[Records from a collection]
++++++++

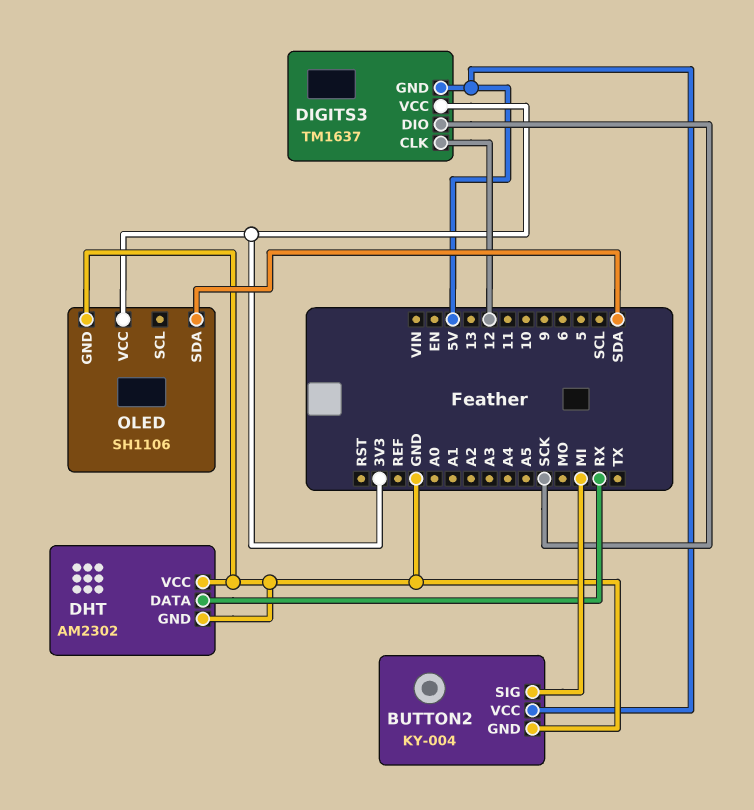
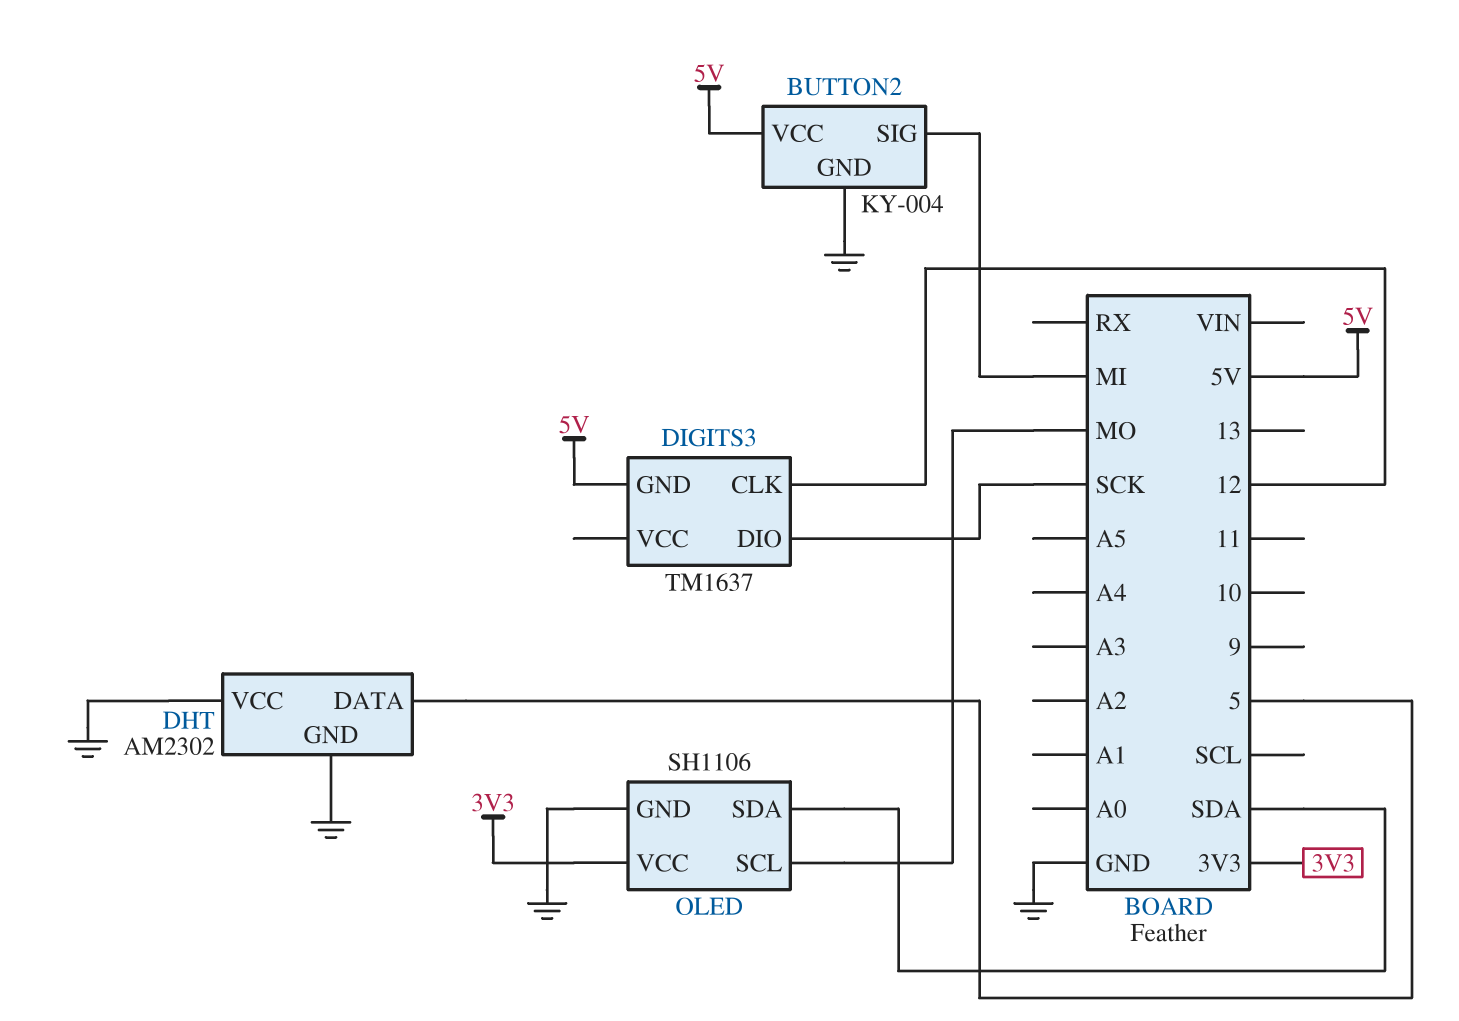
DHT pin DATA: RX -> 5
DIGITS3 pin VCC: 3V3 -> none
OLED pin SCL: none -> MO

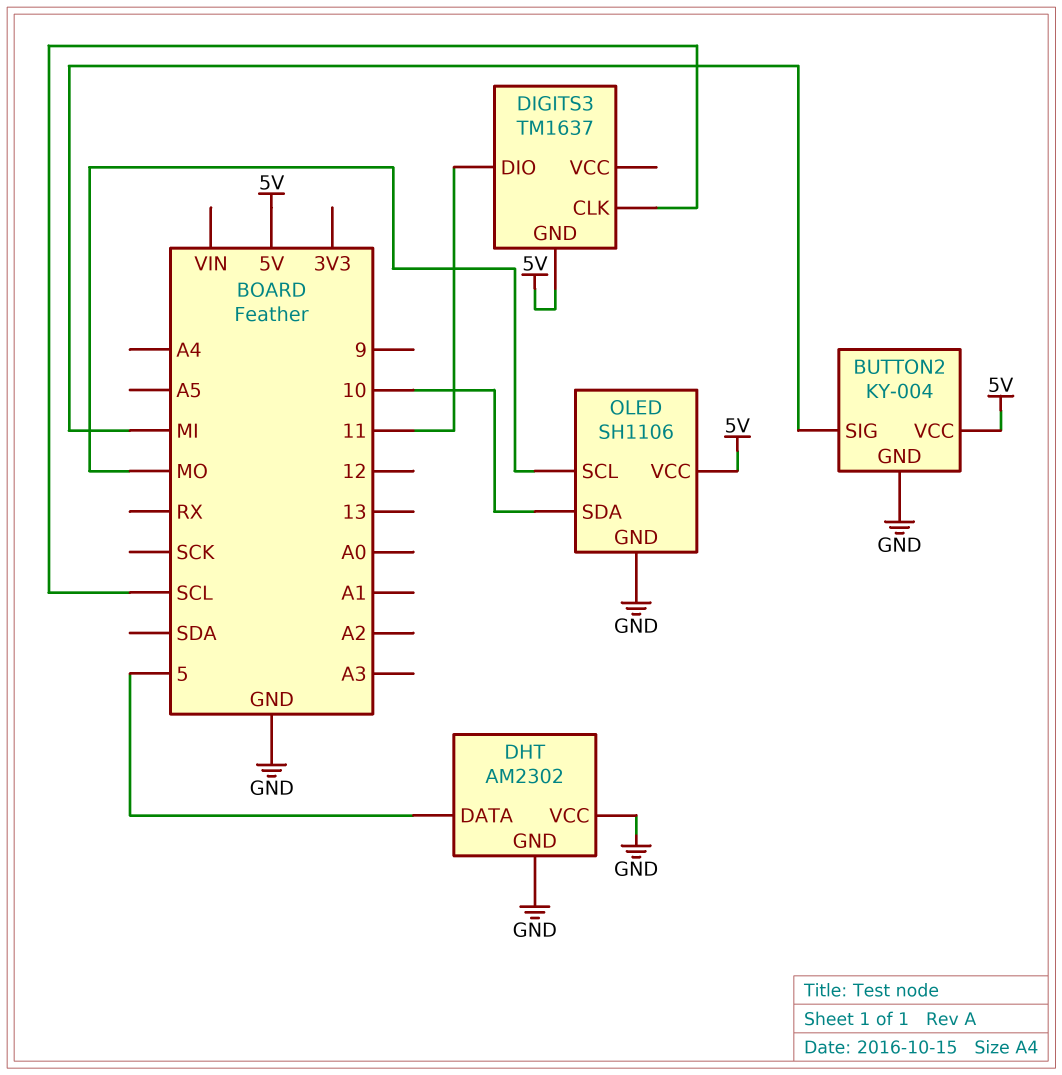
DIGITS3 pin CLK: 12 -> SCL
DIGITS3 pin DIO: SCK -> 11
OLED pin SDA: SDA -> 10
OLED pin VCC: 3V3 -> 5V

++++++++

§ WHAT NEEDS TO BE DONE:
Report how many lines in the records hold the word "none", giving the number and nothing else.

§ SOLUTION FOR THIS EXERCISE:
2